Task statement >> Could you restate word for word every line of the records below, from the first one to the one holding "[567,397,625,445]"?

· · · · ·

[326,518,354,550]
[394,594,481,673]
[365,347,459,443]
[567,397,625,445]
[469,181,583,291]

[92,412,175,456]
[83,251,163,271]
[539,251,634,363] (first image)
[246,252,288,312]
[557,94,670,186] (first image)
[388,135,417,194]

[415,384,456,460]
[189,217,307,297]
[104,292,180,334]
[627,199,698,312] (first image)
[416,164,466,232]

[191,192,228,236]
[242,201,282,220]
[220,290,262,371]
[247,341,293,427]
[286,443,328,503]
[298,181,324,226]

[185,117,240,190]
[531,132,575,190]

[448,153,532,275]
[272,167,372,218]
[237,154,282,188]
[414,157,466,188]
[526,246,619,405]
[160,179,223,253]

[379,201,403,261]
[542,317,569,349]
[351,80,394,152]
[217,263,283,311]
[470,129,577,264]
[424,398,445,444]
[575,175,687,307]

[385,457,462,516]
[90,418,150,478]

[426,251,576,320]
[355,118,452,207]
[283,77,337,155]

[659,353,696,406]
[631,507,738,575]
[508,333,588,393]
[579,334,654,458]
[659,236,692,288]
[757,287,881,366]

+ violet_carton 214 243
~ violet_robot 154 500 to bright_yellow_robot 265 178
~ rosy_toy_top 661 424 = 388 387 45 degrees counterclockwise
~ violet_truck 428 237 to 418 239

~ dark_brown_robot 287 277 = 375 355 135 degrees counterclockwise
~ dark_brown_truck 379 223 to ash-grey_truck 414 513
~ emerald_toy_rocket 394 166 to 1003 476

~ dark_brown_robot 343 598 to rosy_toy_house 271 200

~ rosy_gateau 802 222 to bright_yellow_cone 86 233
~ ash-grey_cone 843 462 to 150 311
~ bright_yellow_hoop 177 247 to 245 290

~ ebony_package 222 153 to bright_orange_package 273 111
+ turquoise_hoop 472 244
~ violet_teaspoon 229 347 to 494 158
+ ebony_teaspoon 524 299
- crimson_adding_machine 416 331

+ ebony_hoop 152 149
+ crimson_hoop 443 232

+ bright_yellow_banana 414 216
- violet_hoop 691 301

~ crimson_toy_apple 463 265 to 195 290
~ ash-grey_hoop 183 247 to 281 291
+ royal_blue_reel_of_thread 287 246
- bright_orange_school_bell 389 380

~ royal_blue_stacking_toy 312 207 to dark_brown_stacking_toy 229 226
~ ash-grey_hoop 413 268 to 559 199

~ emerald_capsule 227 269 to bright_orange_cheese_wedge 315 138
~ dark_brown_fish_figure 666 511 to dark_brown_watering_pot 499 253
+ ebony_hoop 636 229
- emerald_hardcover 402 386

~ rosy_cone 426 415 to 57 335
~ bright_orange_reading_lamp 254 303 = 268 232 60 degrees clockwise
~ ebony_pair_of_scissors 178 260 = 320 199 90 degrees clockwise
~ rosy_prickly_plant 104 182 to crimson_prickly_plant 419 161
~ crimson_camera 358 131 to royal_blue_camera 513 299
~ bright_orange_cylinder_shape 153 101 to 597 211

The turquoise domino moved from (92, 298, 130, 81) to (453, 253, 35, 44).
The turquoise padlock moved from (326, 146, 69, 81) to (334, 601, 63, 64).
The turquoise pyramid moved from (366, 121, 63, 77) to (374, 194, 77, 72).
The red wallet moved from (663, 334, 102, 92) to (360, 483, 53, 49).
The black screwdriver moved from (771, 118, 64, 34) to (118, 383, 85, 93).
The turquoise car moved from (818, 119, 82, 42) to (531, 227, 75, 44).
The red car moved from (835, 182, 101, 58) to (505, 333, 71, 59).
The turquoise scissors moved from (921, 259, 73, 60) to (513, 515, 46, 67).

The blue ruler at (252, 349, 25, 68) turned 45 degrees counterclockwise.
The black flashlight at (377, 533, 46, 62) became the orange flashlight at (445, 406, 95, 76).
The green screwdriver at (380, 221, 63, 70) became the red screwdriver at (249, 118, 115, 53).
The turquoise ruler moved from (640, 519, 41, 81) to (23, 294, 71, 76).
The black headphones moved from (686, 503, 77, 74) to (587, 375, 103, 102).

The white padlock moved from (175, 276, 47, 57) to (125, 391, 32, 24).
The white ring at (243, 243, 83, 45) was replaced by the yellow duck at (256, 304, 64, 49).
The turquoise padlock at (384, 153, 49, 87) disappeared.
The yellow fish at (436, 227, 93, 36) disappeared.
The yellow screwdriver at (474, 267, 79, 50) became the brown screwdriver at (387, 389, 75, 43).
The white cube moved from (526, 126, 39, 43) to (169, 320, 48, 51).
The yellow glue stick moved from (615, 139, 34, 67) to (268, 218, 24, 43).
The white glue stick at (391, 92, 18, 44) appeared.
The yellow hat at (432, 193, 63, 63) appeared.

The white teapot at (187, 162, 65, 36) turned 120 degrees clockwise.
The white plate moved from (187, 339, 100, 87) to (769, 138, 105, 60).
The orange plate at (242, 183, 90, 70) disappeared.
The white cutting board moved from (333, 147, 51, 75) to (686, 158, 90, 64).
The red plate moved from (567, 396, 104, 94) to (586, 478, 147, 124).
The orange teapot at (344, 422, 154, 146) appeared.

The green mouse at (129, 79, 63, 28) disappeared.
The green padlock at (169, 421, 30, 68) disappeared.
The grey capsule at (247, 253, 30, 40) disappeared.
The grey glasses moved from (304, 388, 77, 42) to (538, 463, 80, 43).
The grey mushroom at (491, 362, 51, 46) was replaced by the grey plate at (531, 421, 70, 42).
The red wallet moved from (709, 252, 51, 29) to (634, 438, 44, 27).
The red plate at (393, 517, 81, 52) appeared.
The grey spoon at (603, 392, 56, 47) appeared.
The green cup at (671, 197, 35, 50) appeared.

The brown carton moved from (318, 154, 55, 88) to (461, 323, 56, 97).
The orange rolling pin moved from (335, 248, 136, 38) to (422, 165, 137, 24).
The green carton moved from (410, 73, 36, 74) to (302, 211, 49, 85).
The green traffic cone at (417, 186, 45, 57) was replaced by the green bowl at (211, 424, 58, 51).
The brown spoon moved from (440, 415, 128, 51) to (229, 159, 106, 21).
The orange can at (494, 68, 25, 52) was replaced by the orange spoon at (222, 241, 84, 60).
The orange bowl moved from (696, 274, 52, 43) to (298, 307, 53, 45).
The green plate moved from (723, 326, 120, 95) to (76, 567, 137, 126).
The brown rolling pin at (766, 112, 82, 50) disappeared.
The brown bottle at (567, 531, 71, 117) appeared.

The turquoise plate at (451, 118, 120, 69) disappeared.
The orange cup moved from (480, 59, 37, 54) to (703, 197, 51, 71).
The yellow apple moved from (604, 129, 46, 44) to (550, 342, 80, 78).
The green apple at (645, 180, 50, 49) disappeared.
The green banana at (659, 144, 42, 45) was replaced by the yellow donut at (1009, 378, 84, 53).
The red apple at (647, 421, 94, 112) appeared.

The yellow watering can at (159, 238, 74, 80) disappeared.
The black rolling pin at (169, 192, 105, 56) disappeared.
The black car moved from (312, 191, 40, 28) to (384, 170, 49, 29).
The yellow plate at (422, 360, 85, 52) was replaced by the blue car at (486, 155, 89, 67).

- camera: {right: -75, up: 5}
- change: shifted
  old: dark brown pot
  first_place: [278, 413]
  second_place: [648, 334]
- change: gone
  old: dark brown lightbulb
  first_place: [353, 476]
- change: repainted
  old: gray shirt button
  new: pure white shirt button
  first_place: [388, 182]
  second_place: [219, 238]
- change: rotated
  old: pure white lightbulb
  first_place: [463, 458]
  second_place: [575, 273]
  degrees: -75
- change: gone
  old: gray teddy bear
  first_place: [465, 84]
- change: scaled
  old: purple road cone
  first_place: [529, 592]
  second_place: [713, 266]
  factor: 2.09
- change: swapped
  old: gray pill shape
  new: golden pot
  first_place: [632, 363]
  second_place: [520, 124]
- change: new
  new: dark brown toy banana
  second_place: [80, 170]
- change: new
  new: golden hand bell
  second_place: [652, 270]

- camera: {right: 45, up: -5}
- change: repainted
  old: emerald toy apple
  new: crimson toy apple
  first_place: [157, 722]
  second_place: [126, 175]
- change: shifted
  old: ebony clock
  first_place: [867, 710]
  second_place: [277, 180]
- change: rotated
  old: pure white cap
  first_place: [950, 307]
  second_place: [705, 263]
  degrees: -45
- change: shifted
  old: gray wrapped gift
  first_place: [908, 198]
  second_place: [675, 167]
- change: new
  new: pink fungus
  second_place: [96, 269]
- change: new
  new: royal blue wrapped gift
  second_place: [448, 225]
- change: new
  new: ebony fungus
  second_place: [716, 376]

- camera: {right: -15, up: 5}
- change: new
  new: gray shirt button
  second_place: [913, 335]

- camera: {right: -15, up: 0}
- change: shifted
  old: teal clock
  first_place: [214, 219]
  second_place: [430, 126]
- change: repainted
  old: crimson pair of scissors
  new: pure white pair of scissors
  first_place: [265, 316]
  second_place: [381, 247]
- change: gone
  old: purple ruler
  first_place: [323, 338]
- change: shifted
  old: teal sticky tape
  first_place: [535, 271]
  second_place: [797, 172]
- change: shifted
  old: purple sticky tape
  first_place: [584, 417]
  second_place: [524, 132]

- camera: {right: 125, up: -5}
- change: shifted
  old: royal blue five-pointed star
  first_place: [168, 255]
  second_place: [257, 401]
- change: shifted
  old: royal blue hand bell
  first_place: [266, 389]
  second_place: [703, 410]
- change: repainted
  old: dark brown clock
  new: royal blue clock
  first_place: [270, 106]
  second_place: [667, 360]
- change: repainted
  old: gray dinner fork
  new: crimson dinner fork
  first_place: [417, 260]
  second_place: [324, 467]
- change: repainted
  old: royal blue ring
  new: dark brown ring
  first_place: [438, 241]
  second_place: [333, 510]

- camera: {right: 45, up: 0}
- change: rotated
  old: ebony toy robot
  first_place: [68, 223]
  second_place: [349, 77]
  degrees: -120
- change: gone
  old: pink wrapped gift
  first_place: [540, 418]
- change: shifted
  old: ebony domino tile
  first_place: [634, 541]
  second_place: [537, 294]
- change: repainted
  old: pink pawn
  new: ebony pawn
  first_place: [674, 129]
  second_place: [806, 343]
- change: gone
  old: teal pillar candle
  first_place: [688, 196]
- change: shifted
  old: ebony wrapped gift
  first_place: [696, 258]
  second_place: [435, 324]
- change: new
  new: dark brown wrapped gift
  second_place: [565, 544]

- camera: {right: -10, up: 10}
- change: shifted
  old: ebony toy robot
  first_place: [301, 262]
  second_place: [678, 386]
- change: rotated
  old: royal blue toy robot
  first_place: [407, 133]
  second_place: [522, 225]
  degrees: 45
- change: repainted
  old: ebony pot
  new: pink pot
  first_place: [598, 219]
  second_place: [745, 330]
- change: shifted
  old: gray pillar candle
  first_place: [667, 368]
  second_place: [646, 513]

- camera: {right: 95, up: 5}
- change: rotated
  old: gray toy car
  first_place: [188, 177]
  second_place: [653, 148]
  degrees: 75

· · · · ·

Answer box >>
[326,518,354,550]
[394,594,481,673]
[365,347,459,443]
[567,397,625,445]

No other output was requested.